→ Work instructions: Could you set down the full listing, unchanged?

╭─ Supplied entries

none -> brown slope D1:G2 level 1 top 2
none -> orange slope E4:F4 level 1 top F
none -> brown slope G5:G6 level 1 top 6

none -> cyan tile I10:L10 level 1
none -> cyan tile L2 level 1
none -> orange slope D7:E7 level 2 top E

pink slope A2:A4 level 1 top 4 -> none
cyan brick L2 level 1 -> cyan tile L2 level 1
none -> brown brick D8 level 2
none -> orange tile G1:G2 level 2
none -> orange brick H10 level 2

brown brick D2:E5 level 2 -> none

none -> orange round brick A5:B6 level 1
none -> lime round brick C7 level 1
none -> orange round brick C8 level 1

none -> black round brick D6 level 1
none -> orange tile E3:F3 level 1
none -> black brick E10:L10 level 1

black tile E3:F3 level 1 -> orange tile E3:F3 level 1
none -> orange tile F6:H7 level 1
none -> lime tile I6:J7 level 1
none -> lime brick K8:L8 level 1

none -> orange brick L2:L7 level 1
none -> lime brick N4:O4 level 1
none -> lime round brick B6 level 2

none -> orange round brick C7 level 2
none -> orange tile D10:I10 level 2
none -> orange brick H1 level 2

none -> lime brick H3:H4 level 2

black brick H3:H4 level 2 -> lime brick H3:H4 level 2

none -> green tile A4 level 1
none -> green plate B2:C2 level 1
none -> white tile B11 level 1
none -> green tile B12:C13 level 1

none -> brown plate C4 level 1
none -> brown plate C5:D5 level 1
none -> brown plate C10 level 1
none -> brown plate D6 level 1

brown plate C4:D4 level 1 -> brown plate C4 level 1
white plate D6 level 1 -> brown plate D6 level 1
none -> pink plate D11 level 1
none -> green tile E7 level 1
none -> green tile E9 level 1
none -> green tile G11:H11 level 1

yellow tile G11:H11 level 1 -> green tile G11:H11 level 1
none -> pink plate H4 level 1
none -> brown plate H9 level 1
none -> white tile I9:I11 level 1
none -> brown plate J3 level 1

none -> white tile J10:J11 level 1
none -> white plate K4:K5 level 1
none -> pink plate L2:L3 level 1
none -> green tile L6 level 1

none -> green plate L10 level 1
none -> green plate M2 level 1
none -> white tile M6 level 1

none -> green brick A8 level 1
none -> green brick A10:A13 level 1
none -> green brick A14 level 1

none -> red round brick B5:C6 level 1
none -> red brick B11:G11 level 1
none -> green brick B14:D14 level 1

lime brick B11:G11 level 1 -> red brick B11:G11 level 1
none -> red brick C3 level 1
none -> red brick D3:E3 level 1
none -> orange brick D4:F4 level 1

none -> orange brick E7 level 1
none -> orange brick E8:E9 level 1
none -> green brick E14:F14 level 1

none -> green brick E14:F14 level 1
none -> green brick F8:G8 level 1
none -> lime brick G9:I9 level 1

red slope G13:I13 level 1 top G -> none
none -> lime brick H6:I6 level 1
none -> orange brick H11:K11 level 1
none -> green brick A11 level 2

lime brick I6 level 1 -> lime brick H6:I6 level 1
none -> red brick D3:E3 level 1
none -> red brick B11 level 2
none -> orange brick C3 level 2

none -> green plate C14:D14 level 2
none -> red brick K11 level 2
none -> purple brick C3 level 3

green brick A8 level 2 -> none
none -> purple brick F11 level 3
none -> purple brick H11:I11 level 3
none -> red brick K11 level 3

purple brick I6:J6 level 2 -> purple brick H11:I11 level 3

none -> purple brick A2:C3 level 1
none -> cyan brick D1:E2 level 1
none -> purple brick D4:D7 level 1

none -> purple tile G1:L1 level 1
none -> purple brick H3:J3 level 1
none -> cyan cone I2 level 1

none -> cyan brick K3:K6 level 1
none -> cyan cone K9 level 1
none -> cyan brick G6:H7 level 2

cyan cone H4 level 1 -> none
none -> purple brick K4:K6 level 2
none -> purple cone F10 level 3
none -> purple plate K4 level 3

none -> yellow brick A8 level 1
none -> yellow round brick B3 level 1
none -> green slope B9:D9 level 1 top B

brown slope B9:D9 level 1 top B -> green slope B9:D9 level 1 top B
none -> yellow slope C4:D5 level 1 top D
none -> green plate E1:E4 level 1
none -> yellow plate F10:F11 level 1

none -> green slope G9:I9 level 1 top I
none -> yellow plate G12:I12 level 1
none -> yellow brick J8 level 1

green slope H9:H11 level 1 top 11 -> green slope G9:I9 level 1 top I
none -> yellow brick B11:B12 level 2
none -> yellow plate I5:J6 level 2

╰─

→ Output of the task:
none -> brown slope D1:G2 level 1 top 2
none -> orange slope E4:F4 level 1 top F
none -> brown slope G5:G6 level 1 top 6

none -> cyan tile I10:L10 level 1
none -> cyan tile L2 level 1
none -> orange slope D7:E7 level 2 top E

pink slope A2:A4 level 1 top 4 -> none
cyan brick L2 level 1 -> cyan tile L2 level 1
none -> brown brick D8 level 2
none -> orange tile G1:G2 level 2
none -> orange brick H10 level 2

brown brick D2:E5 level 2 -> none

none -> orange round brick A5:B6 level 1
none -> lime round brick C7 level 1
none -> orange round brick C8 level 1

none -> black round brick D6 level 1
none -> orange tile E3:F3 level 1
none -> black brick E10:L10 level 1

black tile E3:F3 level 1 -> orange tile E3:F3 level 1
none -> orange tile F6:H7 level 1
none -> lime tile I6:J7 level 1
none -> lime brick K8:L8 level 1

none -> orange brick L2:L7 level 1
none -> lime brick N4:O4 level 1
none -> lime round brick B6 level 2

none -> orange round brick C7 level 2
none -> orange tile D10:I10 level 2
none -> orange brick H1 level 2

none -> lime brick H3:H4 level 2

black brick H3:H4 level 2 -> lime brick H3:H4 level 2

none -> green tile A4 level 1
none -> green plate B2:C2 level 1
none -> white tile B11 level 1
none -> green tile B12:C13 level 1

none -> brown plate C4 level 1
none -> brown plate C5:D5 level 1
none -> brown plate C10 level 1
none -> brown plate D6 level 1

brown plate C4:D4 level 1 -> brown plate C4 level 1
white plate D6 level 1 -> brown plate D6 level 1
none -> pink plate D11 level 1
none -> green tile E7 level 1
none -> green tile E9 level 1
none -> green tile G11:H11 level 1

yellow tile G11:H11 level 1 -> green tile G11:H11 level 1
none -> pink plate H4 level 1
none -> brown plate H9 level 1
none -> white tile I9:I11 level 1
none -> brown plate J3 level 1

none -> white tile J10:J11 level 1
none -> white plate K4:K5 level 1
none -> pink plate L2:L3 level 1
none -> green tile L6 level 1

none -> green plate L10 level 1
none -> green plate M2 level 1
none -> white tile M6 level 1

none -> green brick A8 level 1
none -> green brick A10:A13 level 1
none -> green brick A14 level 1

none -> red round brick B5:C6 level 1
none -> red brick B11:G11 level 1
none -> green brick B14:D14 level 1

lime brick B11:G11 level 1 -> red brick B11:G11 level 1
none -> red brick C3 level 1
none -> red brick D3:E3 level 1
none -> orange brick D4:F4 level 1

none -> orange brick E7 level 1
none -> orange brick E8:E9 level 1
none -> green brick E14:F14 level 1

none -> green brick E14:F14 level 1
none -> green brick F8:G8 level 1
none -> lime brick G9:I9 level 1

red slope G13:I13 level 1 top G -> none
none -> lime brick H6:I6 level 1
none -> orange brick H11:K11 level 1
none -> green brick A11 level 2

lime brick I6 level 1 -> lime brick H6:I6 level 1
none -> red brick D3:E3 level 1
none -> red brick B11 level 2
none -> orange brick C3 level 2

none -> green plate C14:D14 level 2
none -> red brick K11 level 2
none -> purple brick C3 level 3

green brick A8 level 2 -> none
none -> purple brick F11 level 3
none -> purple brick H11:I11 level 3
none -> red brick K11 level 3

purple brick I6:J6 level 2 -> purple brick H11:I11 level 3

none -> purple brick A2:C3 level 1
none -> cyan brick D1:E2 level 1
none -> purple brick D4:D7 level 1

none -> purple tile G1:L1 level 1
none -> purple brick H3:J3 level 1
none -> cyan cone I2 level 1

none -> cyan brick K3:K6 level 1
none -> cyan cone K9 level 1
none -> cyan brick G6:H7 level 2

cyan cone H4 level 1 -> none
none -> purple brick K4:K6 level 2
none -> purple cone F10 level 3
none -> purple plate K4 level 3

none -> yellow brick A8 level 1
none -> yellow round brick B3 level 1
none -> green slope B9:D9 level 1 top B

brown slope B9:D9 level 1 top B -> green slope B9:D9 level 1 top B
none -> yellow slope C4:D5 level 1 top D
none -> green plate E1:E4 level 1
none -> yellow plate F10:F11 level 1

none -> green slope G9:I9 level 1 top I
none -> yellow plate G12:I12 level 1
none -> yellow brick J8 level 1

green slope H9:H11 level 1 top 11 -> green slope G9:I9 level 1 top I
none -> yellow brick B11:B12 level 2
none -> yellow plate I5:J6 level 2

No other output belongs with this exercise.